- _TASK REQUIREMENTS_:
Your output should be the lines from the one with "GAS2 pin AO: D1 -> D6" through the last line of the records below, exactly as written, minus the pictures.

-- Opening Marker --

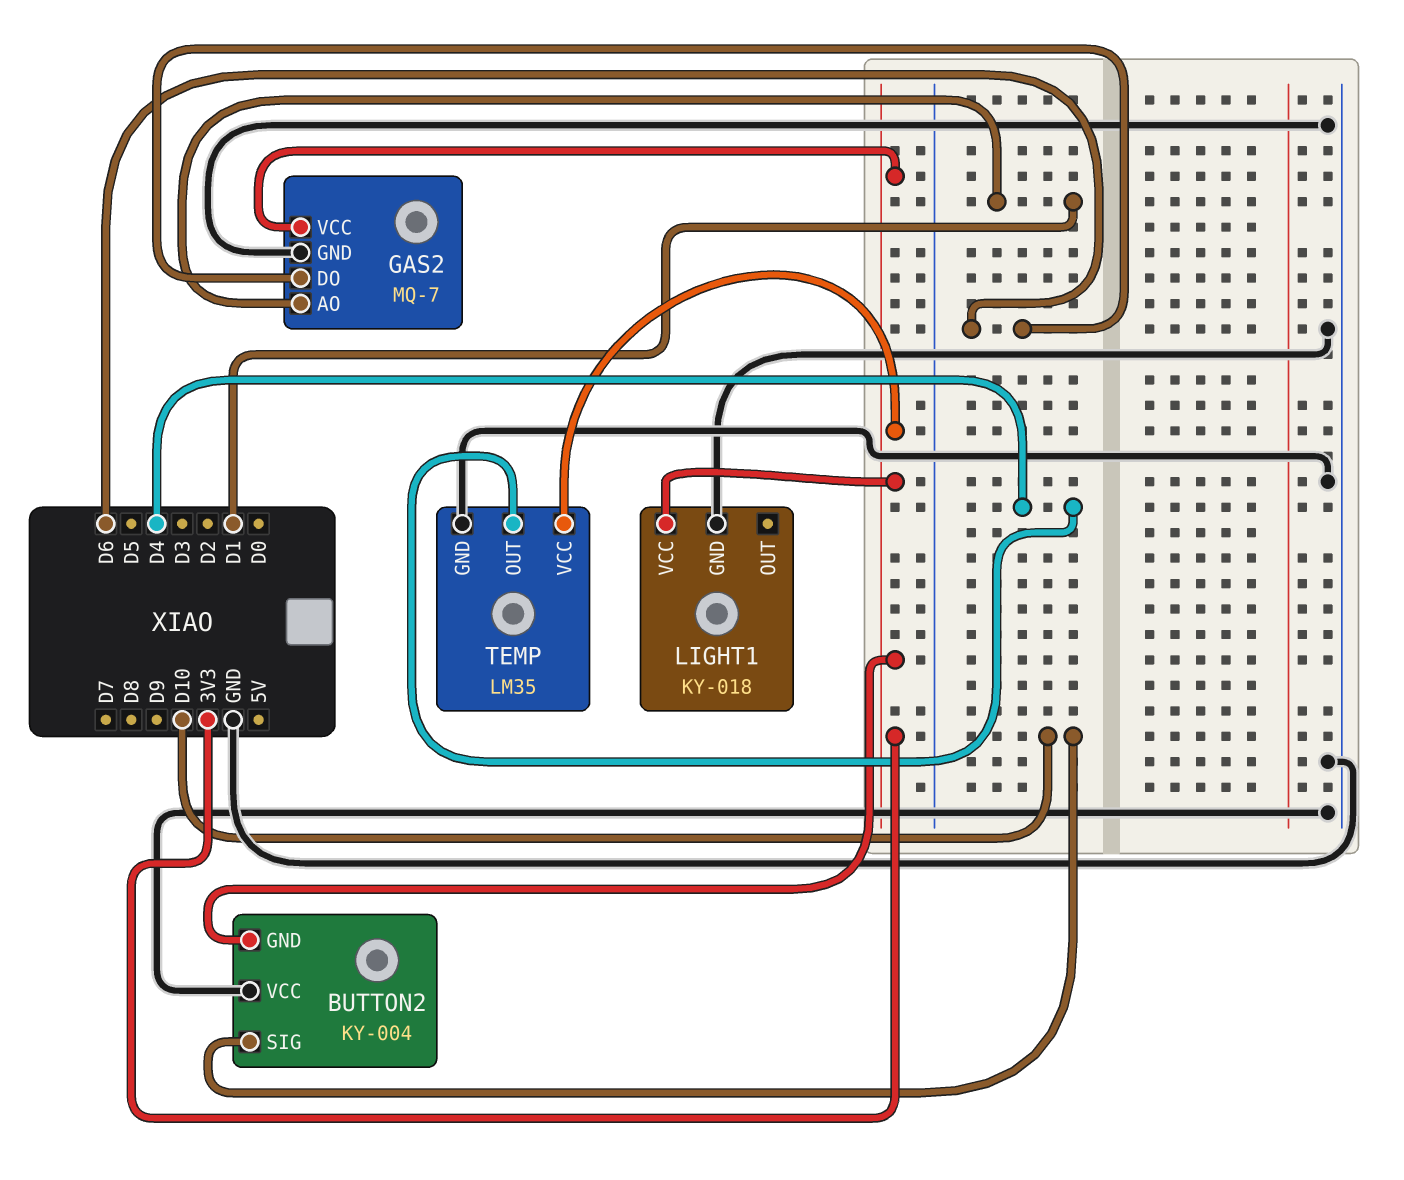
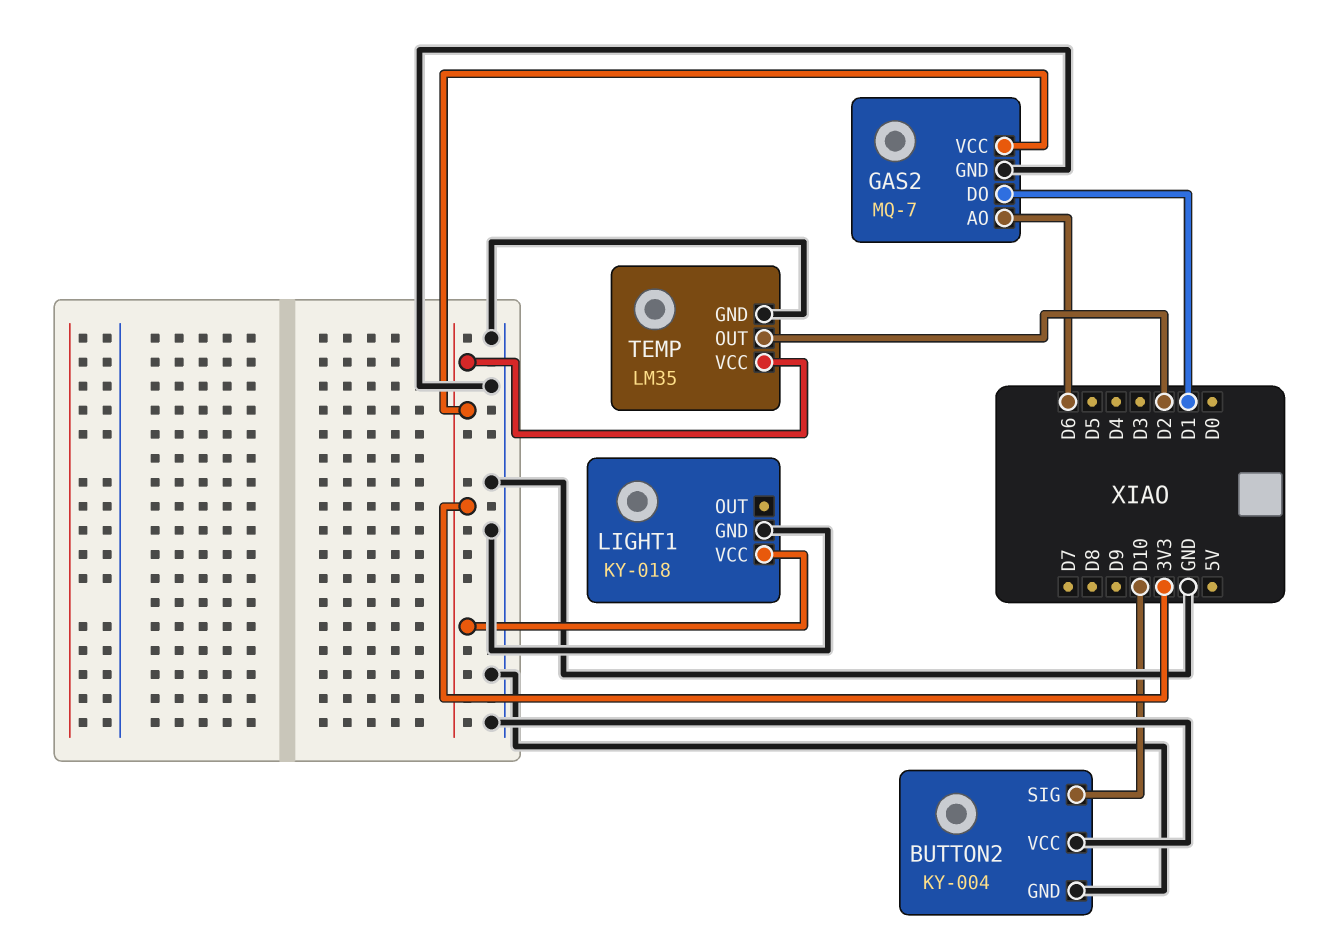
BUTTON2 pin GND: 3V3 -> GND
GAS2 pin AO: D1 -> D6
GAS2 pin DO: D6 -> D1
TEMP pin OUT: D4 -> D2

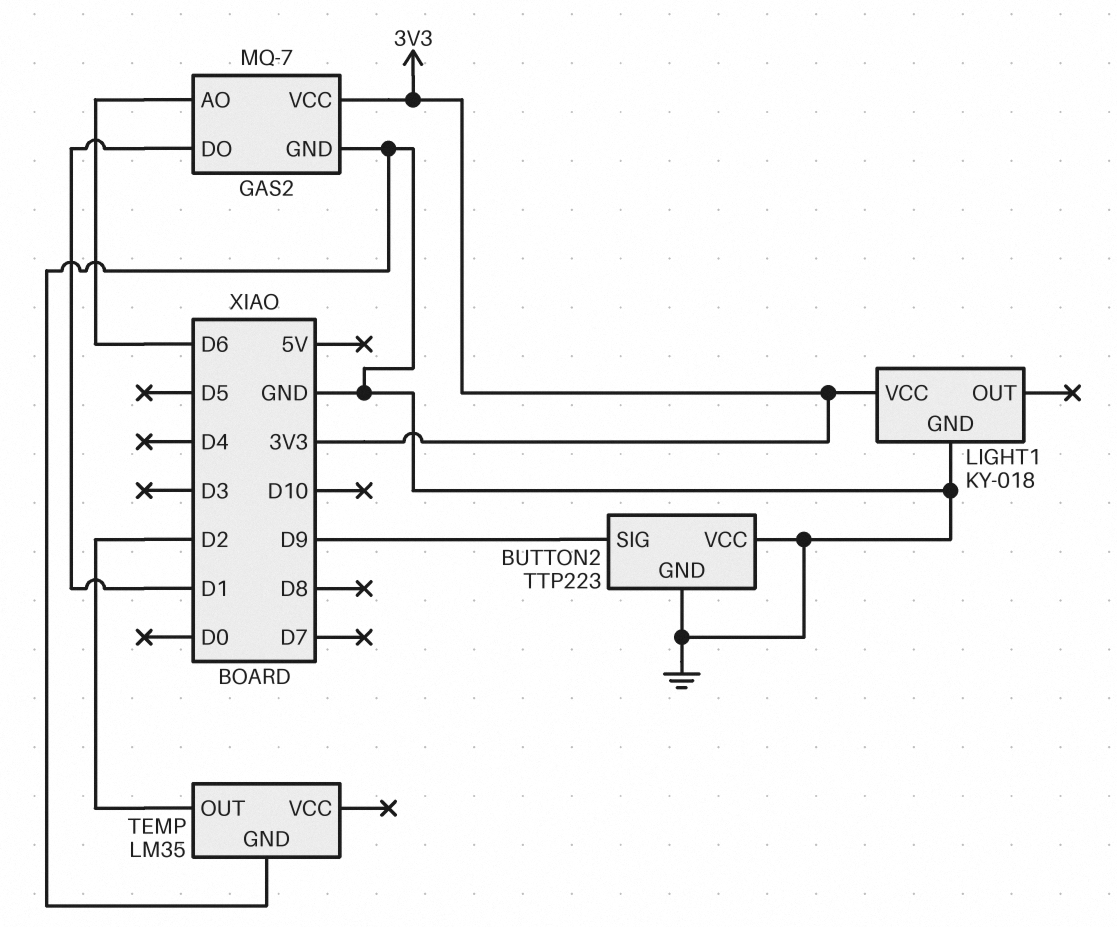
BUTTON2: KY-004 -> TTP223
BUTTON2 pin SIG: D10 -> D9
TEMP pin VCC: 3V3 -> none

-- Closing Marker --

- _RESULT OF THIS EXERCISE_:
GAS2 pin AO: D1 -> D6
GAS2 pin DO: D6 -> D1
TEMP pin OUT: D4 -> D2

BUTTON2: KY-004 -> TTP223
BUTTON2 pin SIG: D10 -> D9
TEMP pin VCC: 3V3 -> none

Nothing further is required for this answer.